── Data for analysis ──
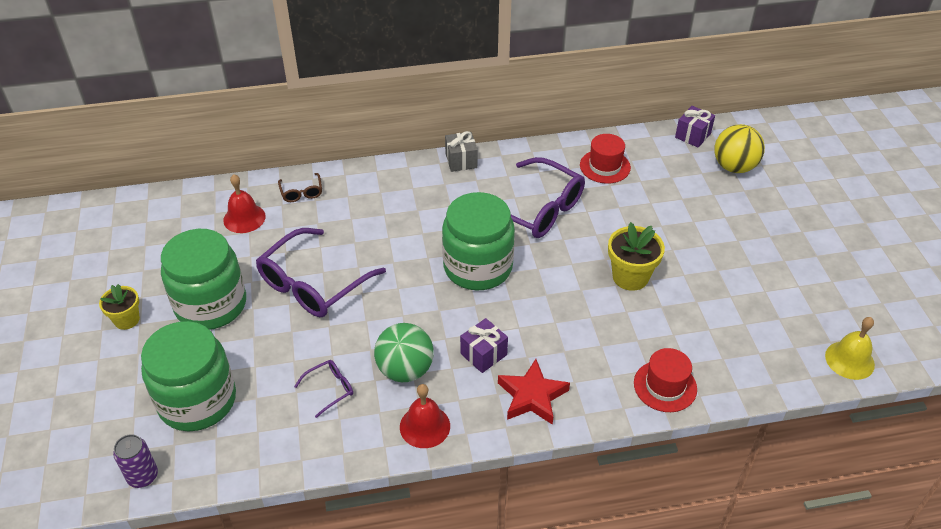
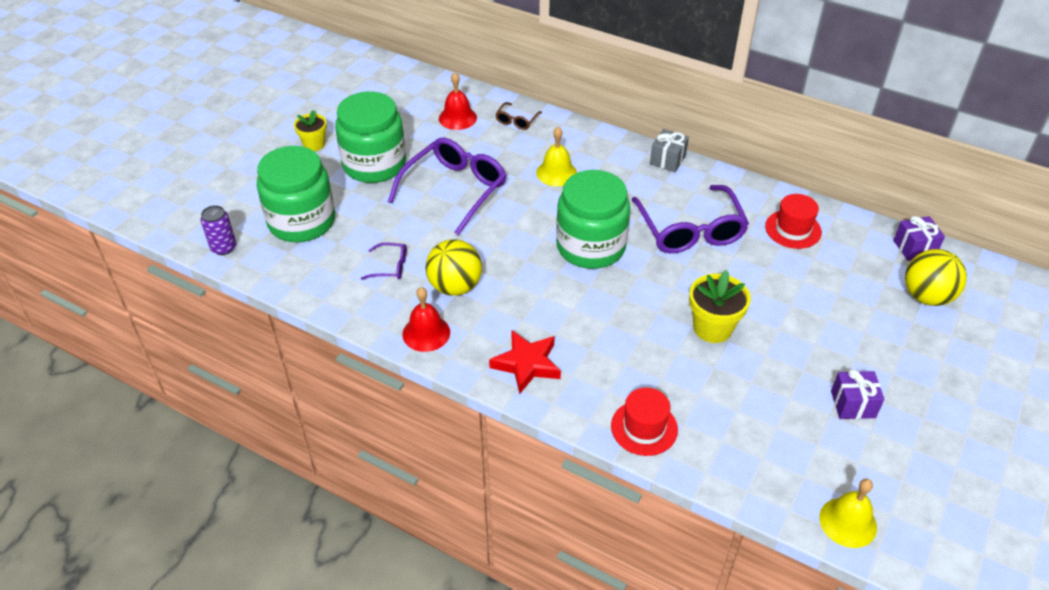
camera: 40 degrees right, 0 degrees up
(313, 284) = (455, 189): purple glasses -> purple glasses turned 135 degrees clockwise
(384, 220) = (556, 173): none -> yellow bell
(405, 370) = (455, 286): green ball -> yellow ball
(483, 354) = (524, 311): purple gift -> purple gift (853, 404)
───
**Try it**
Find the word "degrees" in the entries, then copy out every line that has it.

**Result for this exercise**
camera: 40 degrees right, 0 degrees up
(313, 284) = (455, 189): purple glasses -> purple glasses turned 135 degrees clockwise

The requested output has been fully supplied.